[RECORDED DATA]
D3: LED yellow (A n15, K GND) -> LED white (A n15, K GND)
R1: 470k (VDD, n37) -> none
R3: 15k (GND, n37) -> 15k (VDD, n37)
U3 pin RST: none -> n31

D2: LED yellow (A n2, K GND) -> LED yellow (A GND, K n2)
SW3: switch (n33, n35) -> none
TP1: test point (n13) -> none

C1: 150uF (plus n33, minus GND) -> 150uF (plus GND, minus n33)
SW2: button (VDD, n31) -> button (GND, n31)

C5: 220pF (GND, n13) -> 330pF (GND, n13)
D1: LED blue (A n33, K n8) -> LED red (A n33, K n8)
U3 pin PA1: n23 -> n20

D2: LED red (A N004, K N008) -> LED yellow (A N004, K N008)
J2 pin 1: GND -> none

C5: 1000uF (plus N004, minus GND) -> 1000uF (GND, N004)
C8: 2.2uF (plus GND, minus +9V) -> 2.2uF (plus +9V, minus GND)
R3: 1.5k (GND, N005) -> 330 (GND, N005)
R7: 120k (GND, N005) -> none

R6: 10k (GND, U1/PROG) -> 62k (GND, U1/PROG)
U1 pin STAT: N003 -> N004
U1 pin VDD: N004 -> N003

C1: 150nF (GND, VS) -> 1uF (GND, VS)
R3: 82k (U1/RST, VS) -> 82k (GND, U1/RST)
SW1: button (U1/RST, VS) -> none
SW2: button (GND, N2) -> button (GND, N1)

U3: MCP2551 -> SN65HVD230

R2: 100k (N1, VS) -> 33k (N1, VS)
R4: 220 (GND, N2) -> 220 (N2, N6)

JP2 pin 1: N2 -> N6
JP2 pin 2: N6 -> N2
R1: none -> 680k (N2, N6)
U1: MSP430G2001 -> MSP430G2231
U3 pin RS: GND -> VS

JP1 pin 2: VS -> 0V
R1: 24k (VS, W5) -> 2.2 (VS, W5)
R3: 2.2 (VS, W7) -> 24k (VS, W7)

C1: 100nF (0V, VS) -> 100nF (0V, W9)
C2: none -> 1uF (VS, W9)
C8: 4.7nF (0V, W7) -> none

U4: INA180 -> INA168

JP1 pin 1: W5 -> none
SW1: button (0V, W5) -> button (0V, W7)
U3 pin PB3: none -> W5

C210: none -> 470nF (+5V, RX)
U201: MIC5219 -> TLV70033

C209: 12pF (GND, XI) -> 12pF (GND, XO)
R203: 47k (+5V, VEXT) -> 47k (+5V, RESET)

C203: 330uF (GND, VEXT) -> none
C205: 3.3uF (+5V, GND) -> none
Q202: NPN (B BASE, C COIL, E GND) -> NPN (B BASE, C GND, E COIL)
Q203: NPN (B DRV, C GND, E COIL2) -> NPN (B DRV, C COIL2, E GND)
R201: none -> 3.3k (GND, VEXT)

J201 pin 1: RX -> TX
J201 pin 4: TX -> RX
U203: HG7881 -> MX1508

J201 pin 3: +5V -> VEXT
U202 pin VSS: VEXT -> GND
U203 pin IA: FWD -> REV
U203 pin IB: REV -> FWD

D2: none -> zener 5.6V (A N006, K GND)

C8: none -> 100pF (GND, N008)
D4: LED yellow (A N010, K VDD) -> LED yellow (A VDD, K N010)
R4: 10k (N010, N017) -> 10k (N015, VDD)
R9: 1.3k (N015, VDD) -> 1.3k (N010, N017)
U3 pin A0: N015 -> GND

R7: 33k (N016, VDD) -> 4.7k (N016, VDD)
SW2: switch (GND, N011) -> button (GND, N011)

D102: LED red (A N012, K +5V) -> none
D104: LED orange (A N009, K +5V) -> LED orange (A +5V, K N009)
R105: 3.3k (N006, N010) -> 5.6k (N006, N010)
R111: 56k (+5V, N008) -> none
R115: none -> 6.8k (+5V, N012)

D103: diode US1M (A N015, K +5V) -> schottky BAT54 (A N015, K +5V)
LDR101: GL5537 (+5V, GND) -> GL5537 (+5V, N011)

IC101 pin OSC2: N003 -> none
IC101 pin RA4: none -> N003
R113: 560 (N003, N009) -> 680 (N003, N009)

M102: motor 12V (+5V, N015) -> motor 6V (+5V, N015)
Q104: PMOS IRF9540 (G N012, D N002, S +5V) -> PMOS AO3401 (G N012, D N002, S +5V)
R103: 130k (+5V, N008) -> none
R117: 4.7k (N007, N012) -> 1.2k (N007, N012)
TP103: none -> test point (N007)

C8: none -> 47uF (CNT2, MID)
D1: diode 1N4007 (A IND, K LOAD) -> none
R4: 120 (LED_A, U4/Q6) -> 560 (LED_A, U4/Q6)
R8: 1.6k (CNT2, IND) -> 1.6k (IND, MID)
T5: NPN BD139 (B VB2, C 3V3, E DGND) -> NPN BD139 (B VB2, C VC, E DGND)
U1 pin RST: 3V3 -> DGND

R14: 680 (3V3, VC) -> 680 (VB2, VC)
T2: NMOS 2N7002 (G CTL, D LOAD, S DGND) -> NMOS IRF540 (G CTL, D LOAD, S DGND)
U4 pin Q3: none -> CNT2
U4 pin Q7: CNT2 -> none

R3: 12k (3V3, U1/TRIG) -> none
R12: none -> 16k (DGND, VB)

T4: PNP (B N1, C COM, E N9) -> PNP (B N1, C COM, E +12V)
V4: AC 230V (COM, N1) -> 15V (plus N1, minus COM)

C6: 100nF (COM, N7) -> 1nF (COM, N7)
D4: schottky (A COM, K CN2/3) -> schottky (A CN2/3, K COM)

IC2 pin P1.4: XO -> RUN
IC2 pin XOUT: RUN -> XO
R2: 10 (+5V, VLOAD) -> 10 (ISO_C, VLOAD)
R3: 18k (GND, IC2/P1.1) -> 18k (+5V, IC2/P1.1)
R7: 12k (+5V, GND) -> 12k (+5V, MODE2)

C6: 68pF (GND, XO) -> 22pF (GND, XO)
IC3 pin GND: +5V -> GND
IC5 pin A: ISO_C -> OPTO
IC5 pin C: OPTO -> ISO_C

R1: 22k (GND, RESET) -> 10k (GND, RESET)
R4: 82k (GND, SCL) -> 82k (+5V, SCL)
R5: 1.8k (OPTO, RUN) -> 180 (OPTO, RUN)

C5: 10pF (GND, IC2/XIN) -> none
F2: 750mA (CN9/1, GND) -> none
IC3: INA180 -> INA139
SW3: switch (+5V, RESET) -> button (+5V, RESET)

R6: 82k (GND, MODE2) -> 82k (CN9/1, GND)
[/RECORDED DATA]
▶ WHAT YOU SHOULD DO: Everything from the first line of the records through the line holding "D2: LED red" is to be transcribed exactly; leave out all other lines.

▶ TASK SOLUTION:
D3: LED yellow (A n15, K GND) -> LED white (A n15, K GND)
R1: 470k (VDD, n37) -> none
R3: 15k (GND, n37) -> 15k (VDD, n37)
U3 pin RST: none -> n31

D2: LED yellow (A n2, K GND) -> LED yellow (A GND, K n2)
SW3: switch (n33, n35) -> none
TP1: test point (n13) -> none

C1: 150uF (plus n33, minus GND) -> 150uF (plus GND, minus n33)
SW2: button (VDD, n31) -> button (GND, n31)

C5: 220pF (GND, n13) -> 330pF (GND, n13)
D1: LED blue (A n33, K n8) -> LED red (A n33, K n8)
U3 pin PA1: n23 -> n20

D2: LED red (A N004, K N008) -> LED yellow (A N004, K N008)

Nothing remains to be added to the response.